## MATERIAL TO PROCESS
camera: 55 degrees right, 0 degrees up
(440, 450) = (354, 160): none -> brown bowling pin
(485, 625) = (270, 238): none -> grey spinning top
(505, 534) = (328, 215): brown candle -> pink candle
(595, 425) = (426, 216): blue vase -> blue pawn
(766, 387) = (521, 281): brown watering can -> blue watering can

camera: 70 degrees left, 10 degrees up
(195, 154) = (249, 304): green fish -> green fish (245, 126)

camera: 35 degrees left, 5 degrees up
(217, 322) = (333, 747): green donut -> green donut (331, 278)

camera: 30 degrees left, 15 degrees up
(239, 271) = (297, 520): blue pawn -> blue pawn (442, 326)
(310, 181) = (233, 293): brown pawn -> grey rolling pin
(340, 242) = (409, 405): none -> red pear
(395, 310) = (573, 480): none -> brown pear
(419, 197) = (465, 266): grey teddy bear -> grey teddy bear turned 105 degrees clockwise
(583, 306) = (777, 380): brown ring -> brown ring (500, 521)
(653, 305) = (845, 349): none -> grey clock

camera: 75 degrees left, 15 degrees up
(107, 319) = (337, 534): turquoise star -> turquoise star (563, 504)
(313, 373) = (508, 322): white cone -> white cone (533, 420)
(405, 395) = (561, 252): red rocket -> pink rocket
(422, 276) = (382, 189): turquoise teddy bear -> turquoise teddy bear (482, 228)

## TASK ITEM
Your response should contain each line of the entries above that holds the string "turquoise".

## RESPONSE TO THE TASK
(107, 319) = (337, 534): turquoise star -> turquoise star (563, 504)
(422, 276) = (382, 189): turquoise teddy bear -> turquoise teddy bear (482, 228)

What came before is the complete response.